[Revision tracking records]
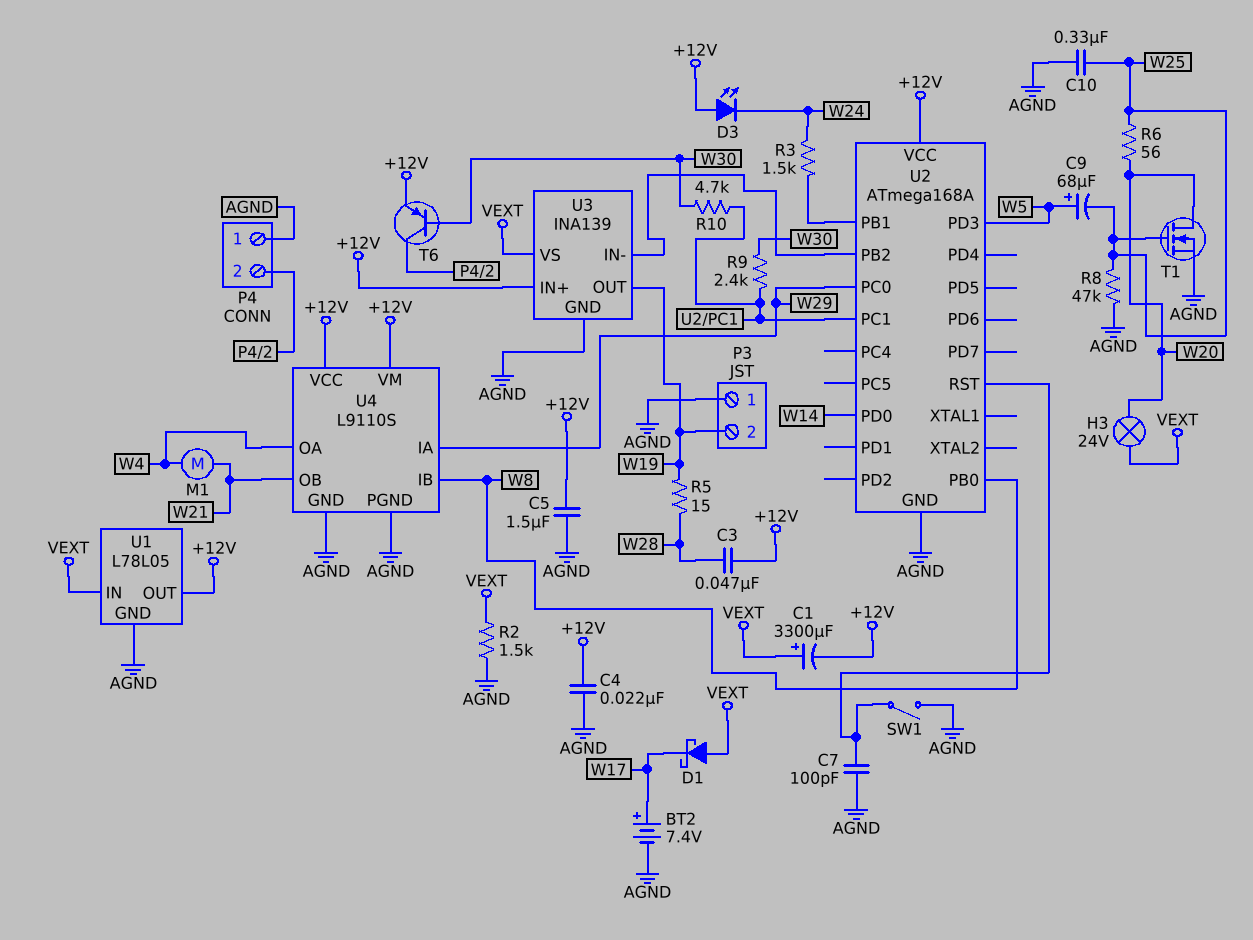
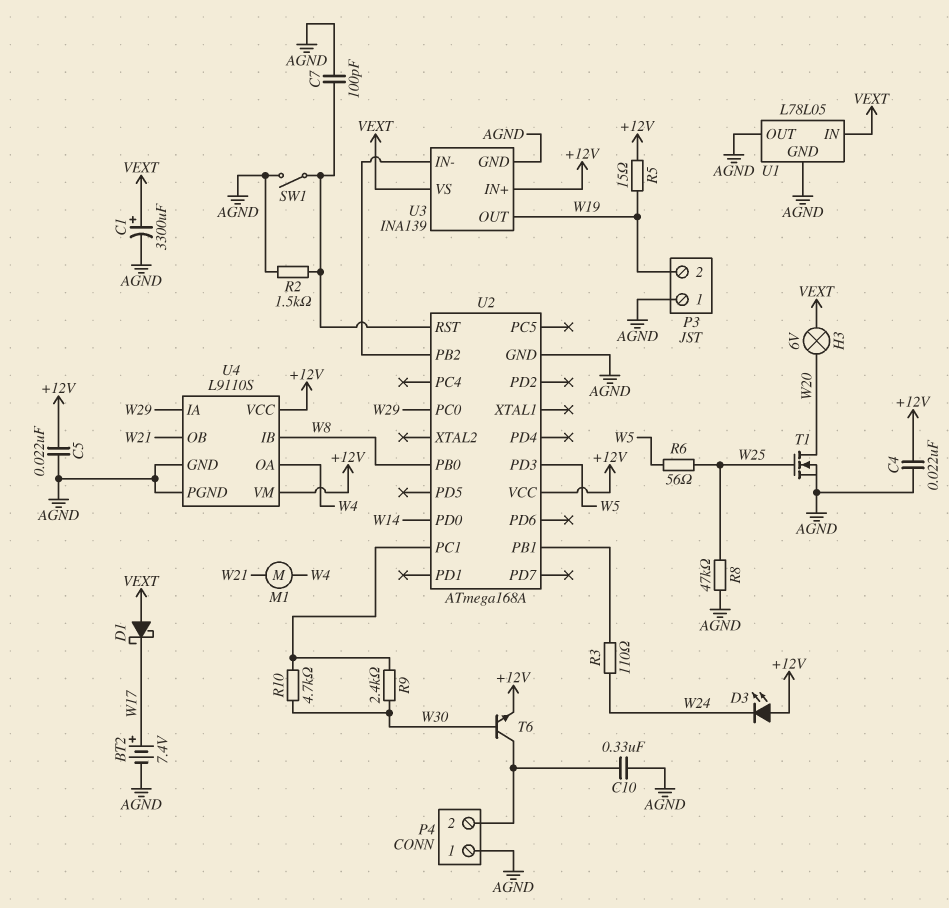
C1: 3300uF (plus VEXT, minus +12V) -> 3300uF (plus VEXT, minus AGND)
C3: 47nF (+12V, W28) -> none
C5: 1.5uF (+12V, AGND) -> 22nF (+12V, AGND)
C9: 68uF (plus W5, minus W25) -> none
C10: 330nF (AGND, W25) -> 330nF (AGND, P4/2)
H3: lamp 24V (VEXT, W20) -> lamp 6V (VEXT, W20)
R2: 1.5k (AGND, VEXT) -> 1.5k (AGND, U2/RST)
R3: 1.5k (U2/PB1, W24) -> 110 (U2/PB1, W24)
R5: 15 (W19, W28) -> 15 (+12V, W19)
R6: 56 (W20, W25) -> 56 (W5, W25)
T6: PNP (B W30, C P4/2, E +12V) -> NPN (B W30, C P4/2, E +12V)
U1 pin OUT: +12V -> AGND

▸ Task goal:
Starting at the line with "T6: PNP (B W30, C", copy every line down to the last one above, exactly as written and with nothing else.

▸ Your solution:
T6: PNP (B W30, C P4/2, E +12V) -> NPN (B W30, C P4/2, E +12V)
U1 pin OUT: +12V -> AGND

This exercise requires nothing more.